What you need to do
The lines from the one with "(131, 362) = (175, 147): none -> brown donut" through the last line below are to be copied exactly; no other lines are to be returned.

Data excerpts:

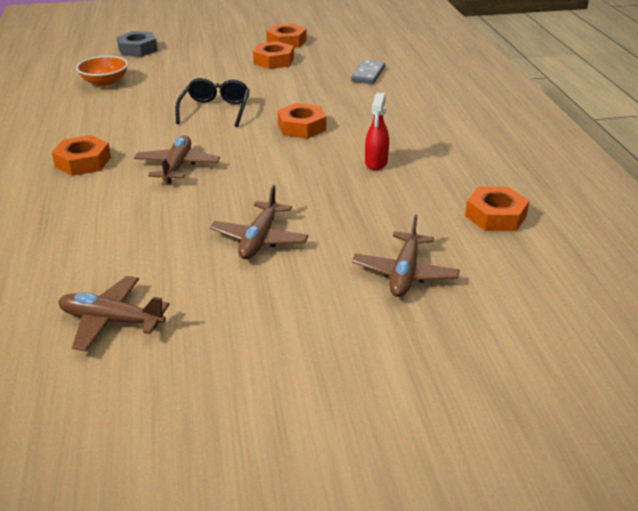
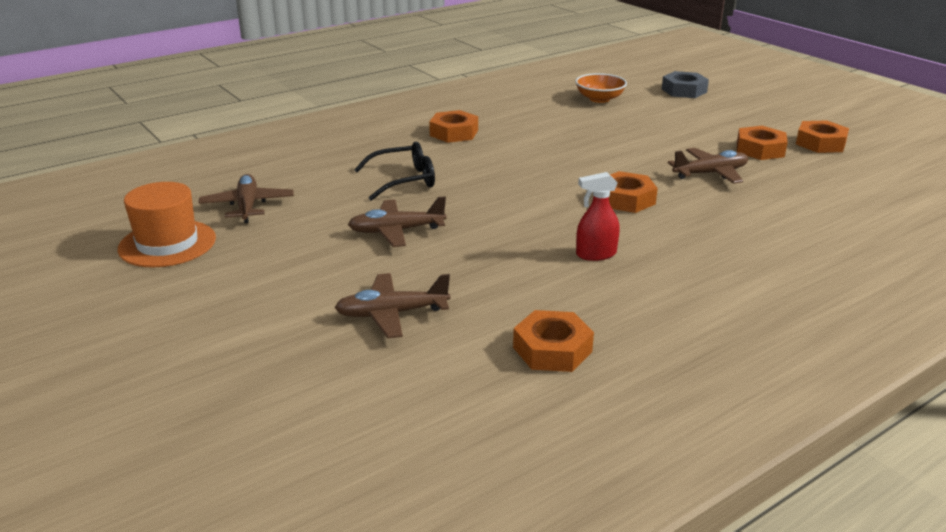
camera: 65 degrees right, 5 degrees down
(149, 397) = (167, 243): none -> orange hat
(177, 166) = (484, 167): brown plane -> brown plane (710, 173)
(215, 110) = (608, 153): black glasses -> black glasses (404, 180)
(368, 74) = (810, 204): grey domino -> none

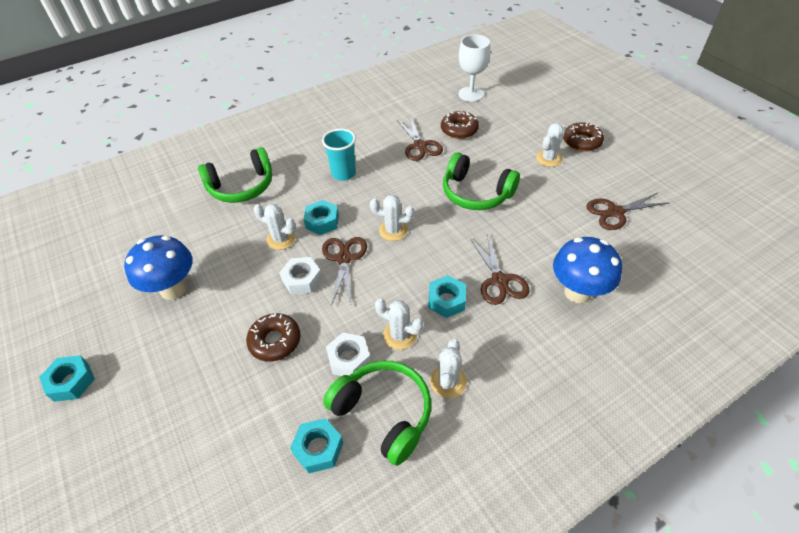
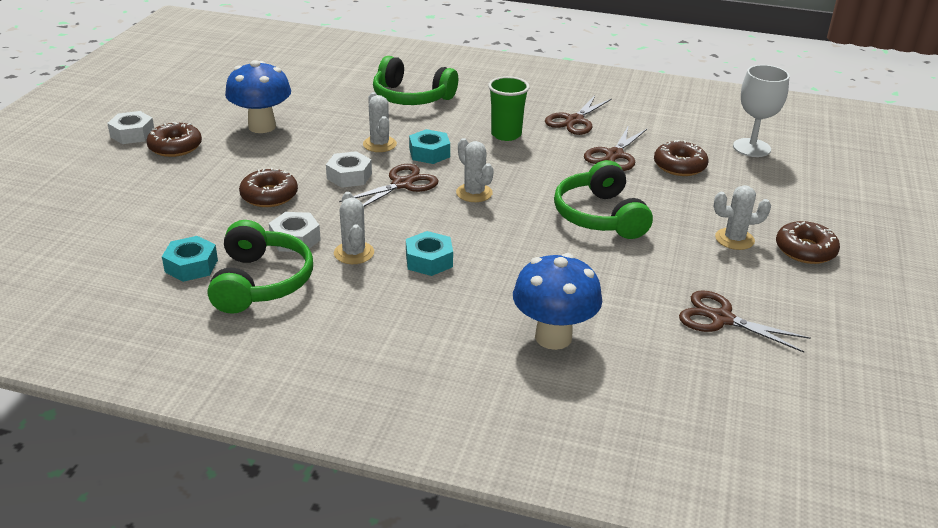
camera: 45 degrees right, 15 degrees down
(71, 382) = (132, 134): turquoise nut -> white nut
(131, 362) = (175, 147): none -> brown donut
(343, 174) = (506, 134): turquoise cup -> green cup
(448, 381) = (335, 302): white cactus -> none
(499, 281) = (498, 281): brown scissors -> brown scissors (574, 121)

Exercise answer
(131, 362) = (175, 147): none -> brown donut
(343, 174) = (506, 134): turquoise cup -> green cup
(448, 381) = (335, 302): white cactus -> none
(499, 281) = (498, 281): brown scissors -> brown scissors (574, 121)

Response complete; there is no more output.